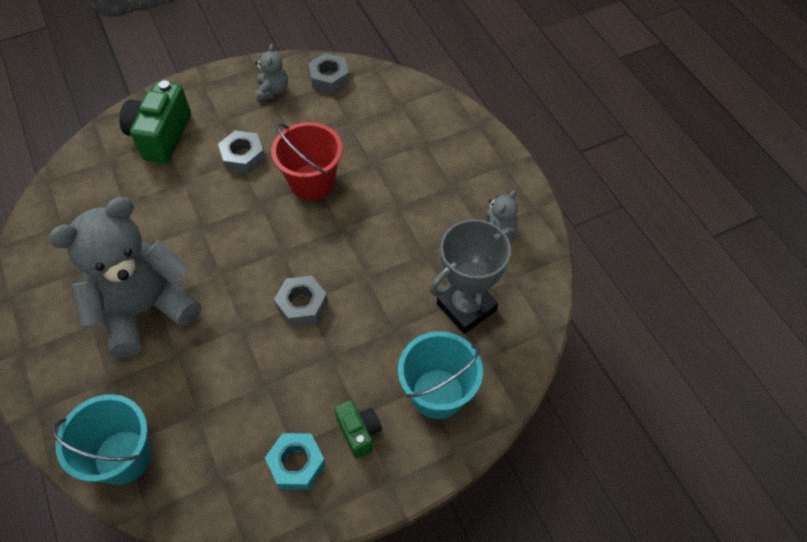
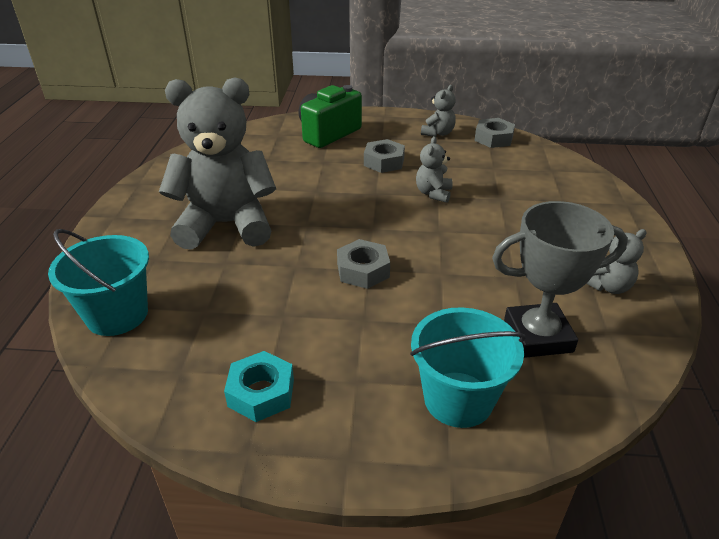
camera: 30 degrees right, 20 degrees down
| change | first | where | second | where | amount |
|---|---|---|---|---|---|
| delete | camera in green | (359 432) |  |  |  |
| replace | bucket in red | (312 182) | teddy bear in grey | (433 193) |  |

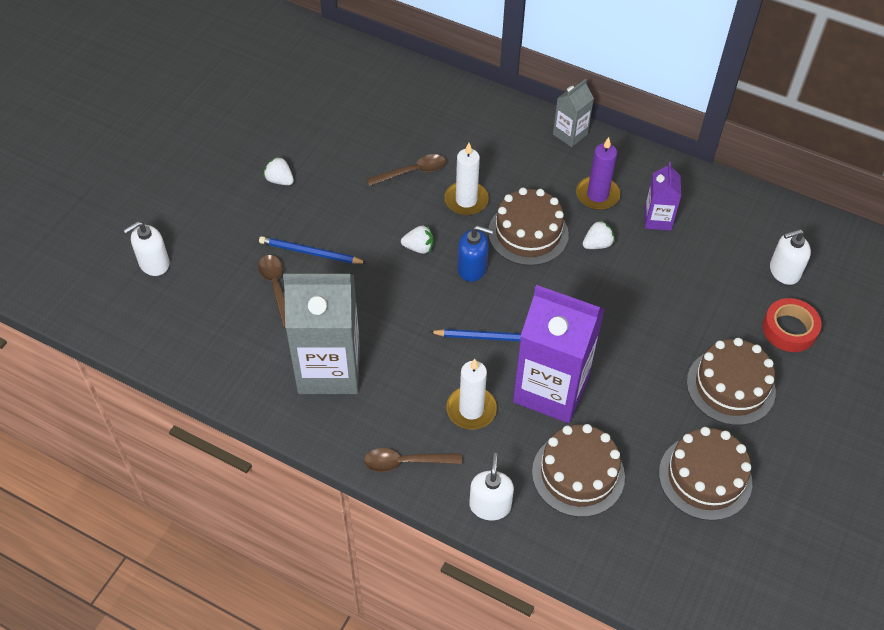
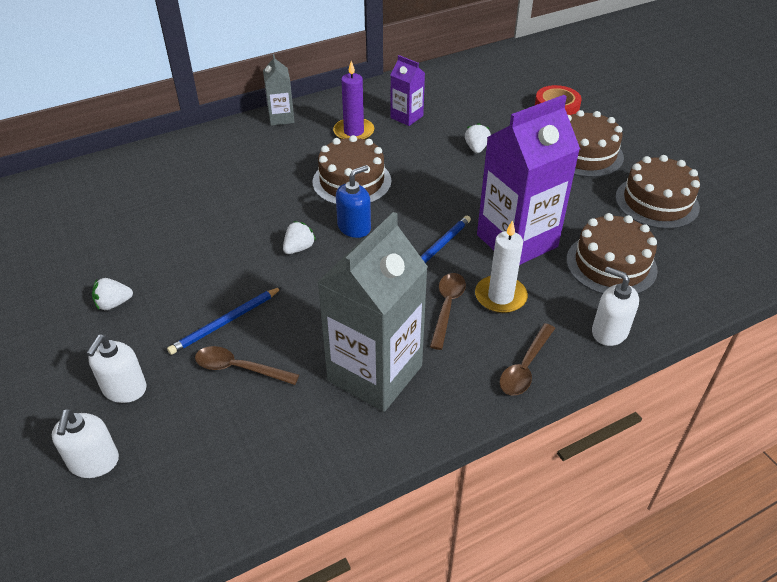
camera: 55 degrees left, 10 degrees down
| change | first | where | second | where | amount |
|---|---|---|---|---|---|
| delete | candle in white | (466 200) |  |  |  |
| move | spoon in brown | (412 172) |  | (447 307) |  |
| move | strawberry in white | (597 244) |  | (476 148) |  |
| move | soap dispenser in white | (784 271) |  | (124 389) |  |

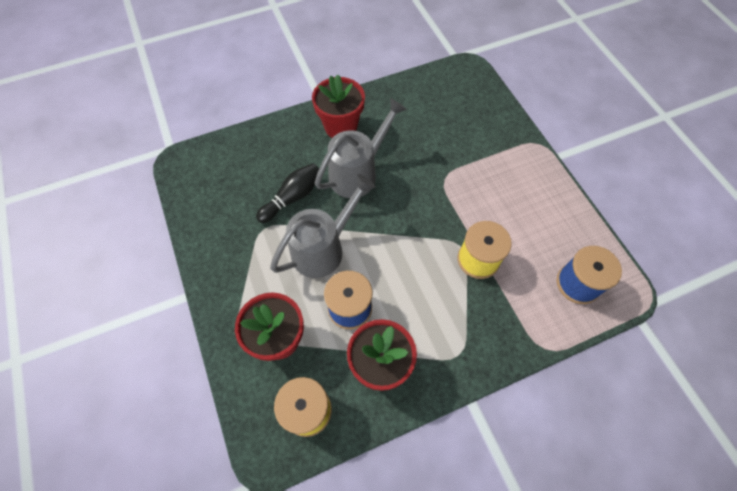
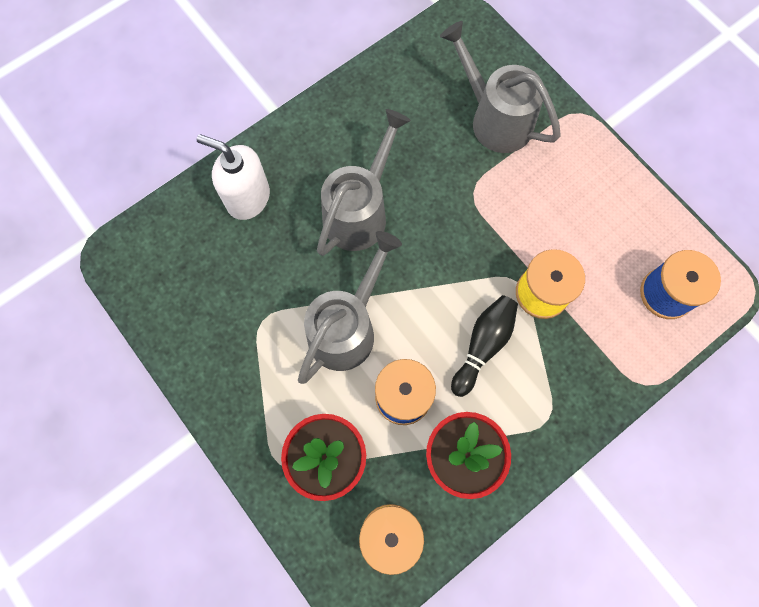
camera: 15 degrees left, 10 degrees up
| change | first | where | second | where | amount |
|---|---|---|---|---|---|
| delete | flower pot in red | (340 127) |  |  |  |
| insert |  |  | soap dispenser in white | (248 198) |  |
| insert |  |  | watering can in grey | (494 118) |  |
| move | bowling pin in black | (292 197) |  | (483 345) |  |

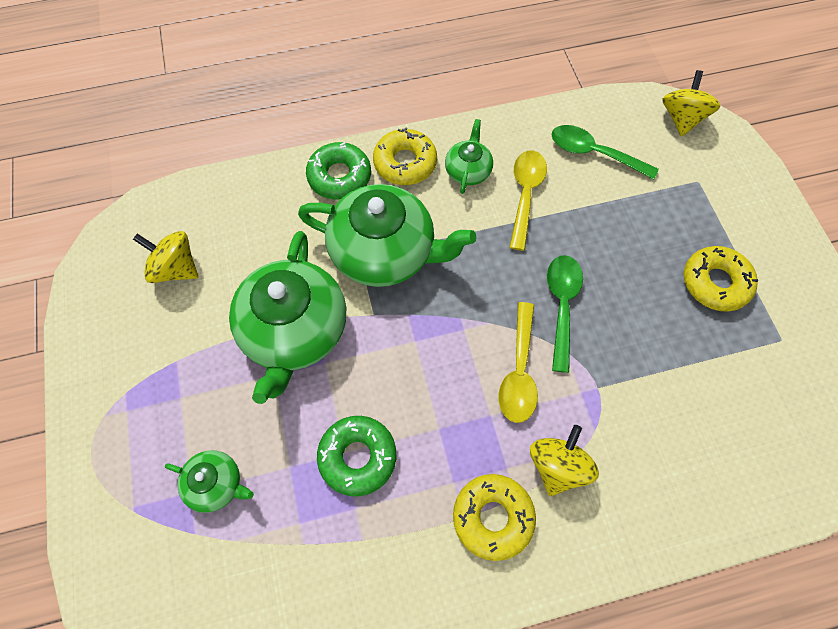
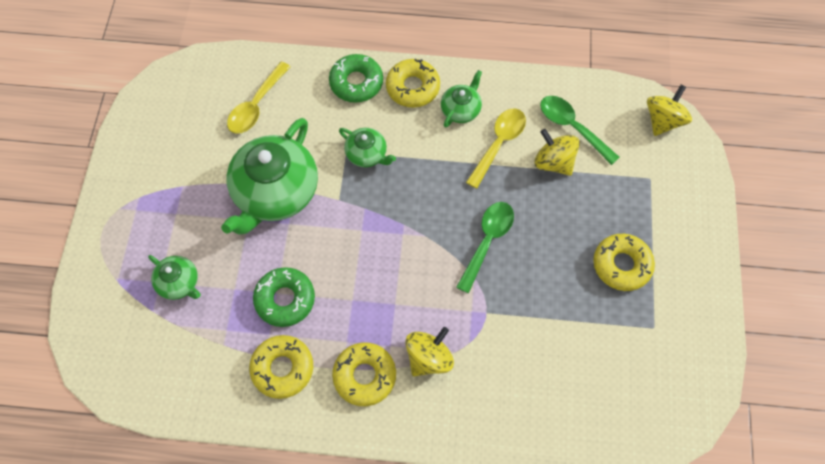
camera: 20 degrees right, 0 degrees up
| change | first | where | second | where | amount |
|---|---|---|---|---|---|
| insert |  |  | donut in yellow | (282 368) |  |
| move | spinning top in yellow | (175 268) |  | (553 162) |  |
| move | spoon in yellow | (519 371) |  | (256 105) |  |
| resize | teapot in green | (385 252) |  | (367 154) | x0.48 |

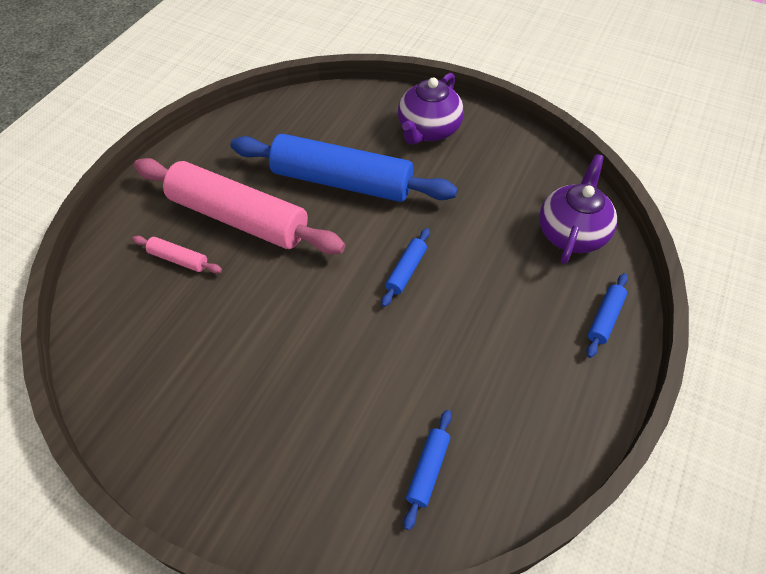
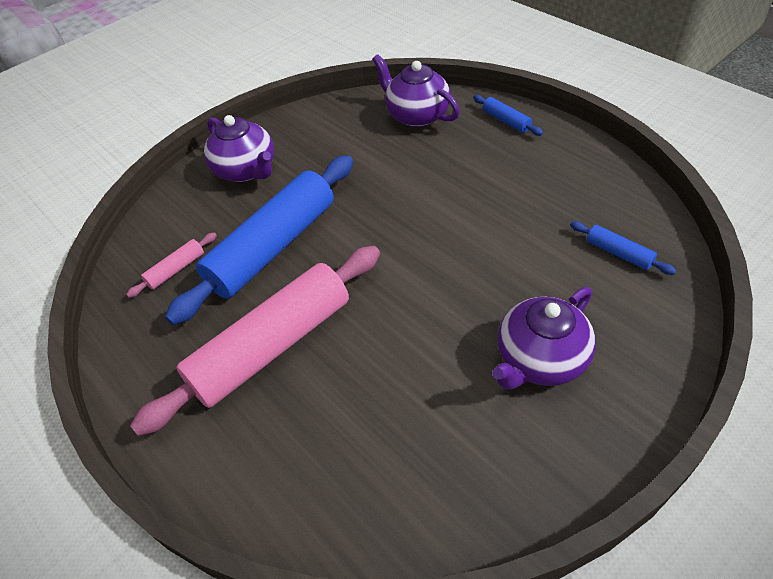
camera: 65 degrees left, 5 degrees down
| change | first | where | second | where | amount |
|---|---|---|---|---|---|
| delete | rolling pin in blue | (406 271) |  |  |  |
| insert |  |  | teapot in purple | (540 359) |  |
| move | rolling pin in pink | (178 259) |  | (176 270) |  |

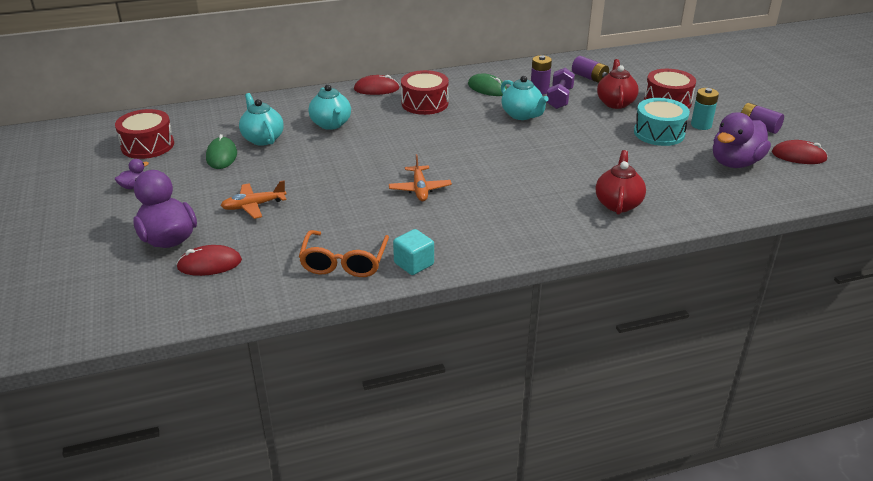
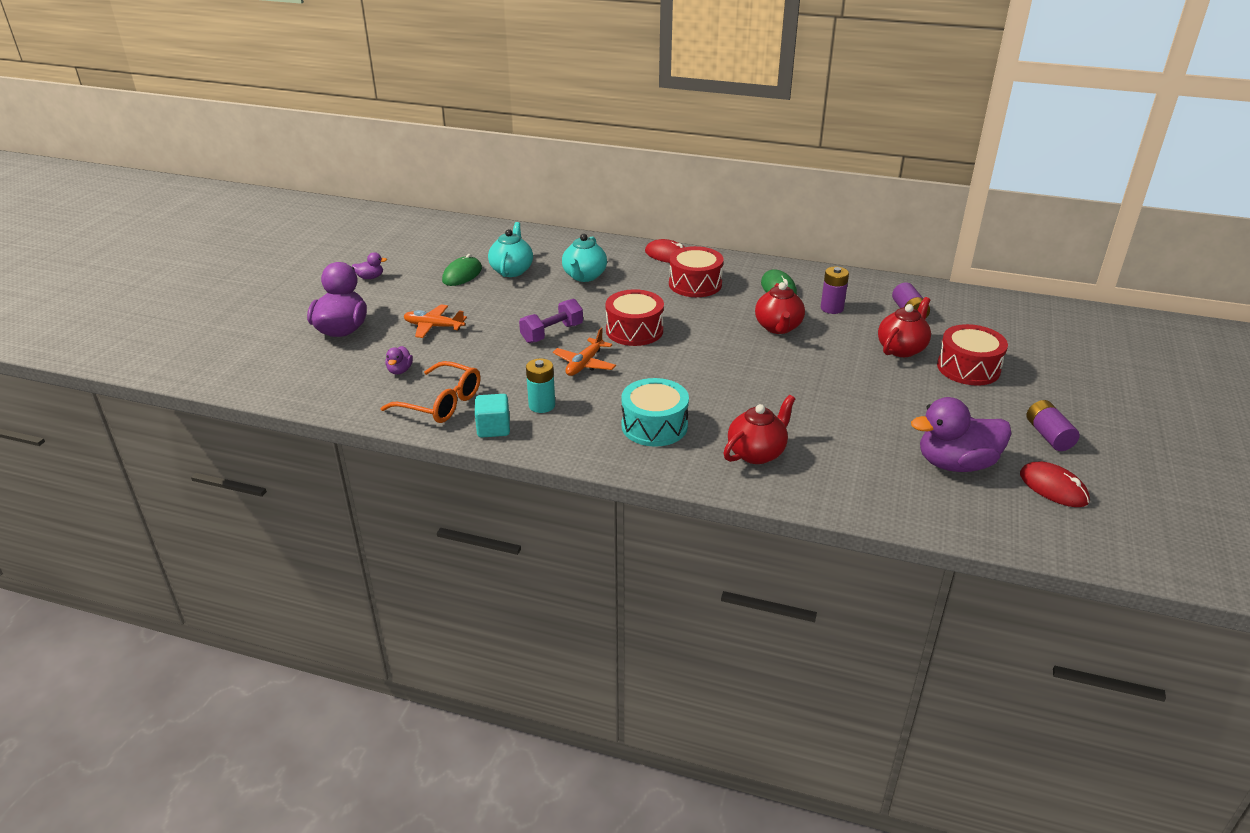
camera: 35 degrees right, 0 degrees up
| change | first | where | second | where | amount |
|---|---|---|---|---|---|
| delete | mouse in red | (209 264) |  |  |  |
| insert |  |  | duck in purple | (400 370) |  |
| move | drum in red | (147 145) |  | (634 330) |  |
| move | dumbbell in purple | (559 98) |  | (552 333) |  |
| move | drum in turquoise | (659 133) |  | (654 426) |  |
| move | battery in turquoise | (701 125) |  | (542 405) |  |
| recolor | teapot in turquoise | (522 115) | teapot in red | (778 327) |  |
| rotate | glasses in orange | (344 262) |  | (441 403) | 105 degrees counterclockwise |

++++

_WHAT YOU SHOULD DO_. Pull out every line of the records above that contains the word "white".

_YOUR RESPONSE_.
| delete | candle in white | (466 200) |  |  |  |
| move | strawberry in white | (597 244) |  | (476 148) |  |
| move | soap dispenser in white | (784 271) |  | (124 389) |  |
| insert |  |  | soap dispenser in white | (248 198) |  |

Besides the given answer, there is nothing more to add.